### Task requirements
Would you please transcribe the records below exactly, leaving out the pictures?

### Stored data
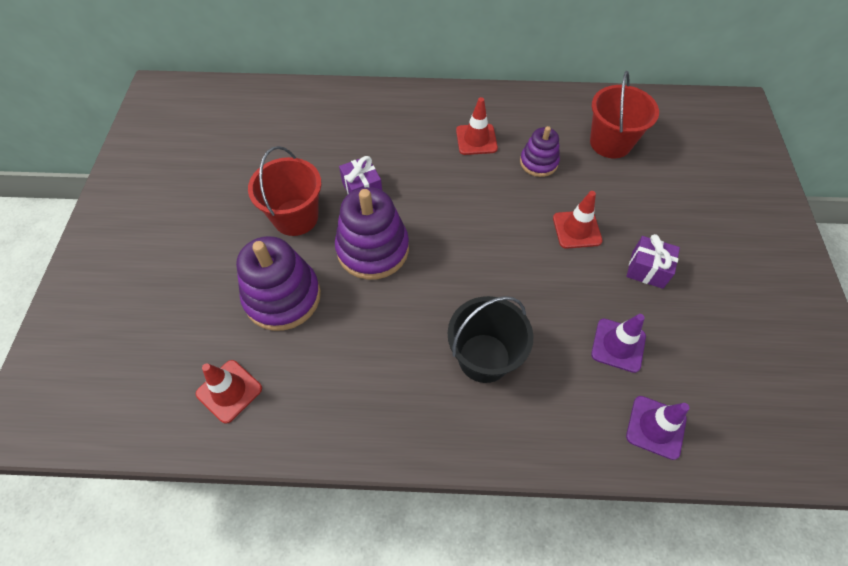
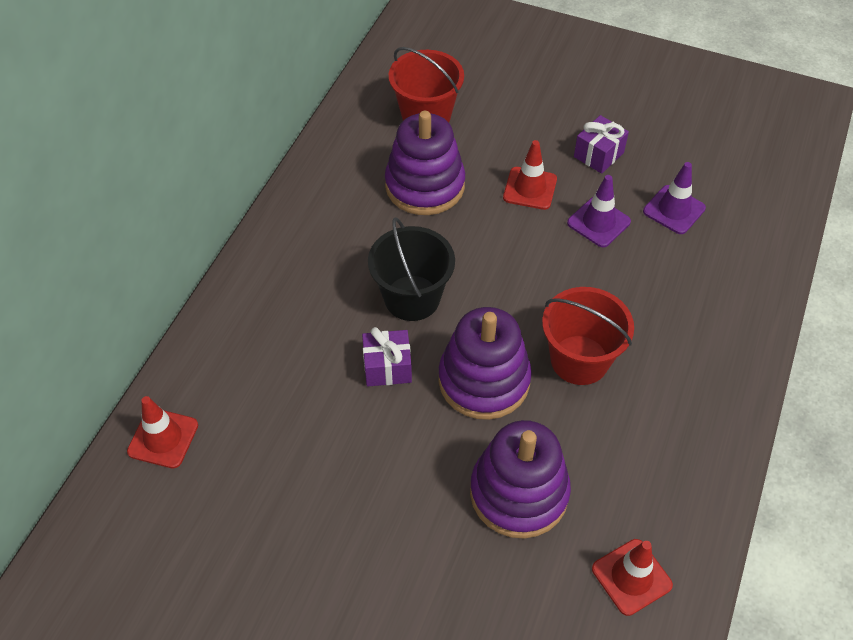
camera: 70 degrees left, 5 degrees down
(295, 217) = (400, 452): red bucket -> red bucket (579, 360)
(476, 139) = (361, 229): red traffic cone -> red traffic cone (163, 438)
(484, 358) = (657, 319): black bucket -> black bucket (412, 298)
(538, 162) = (425, 186): purple stacking toy -> purple stacking toy, size x1.71
(655, 427) = (760, 217): purple traffic cone -> purple traffic cone (598, 222)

### Task result
camera: 70 degrees left, 5 degrees down
(295, 217) = (400, 452): red bucket -> red bucket (579, 360)
(476, 139) = (361, 229): red traffic cone -> red traffic cone (163, 438)
(484, 358) = (657, 319): black bucket -> black bucket (412, 298)
(538, 162) = (425, 186): purple stacking toy -> purple stacking toy, size x1.71
(655, 427) = (760, 217): purple traffic cone -> purple traffic cone (598, 222)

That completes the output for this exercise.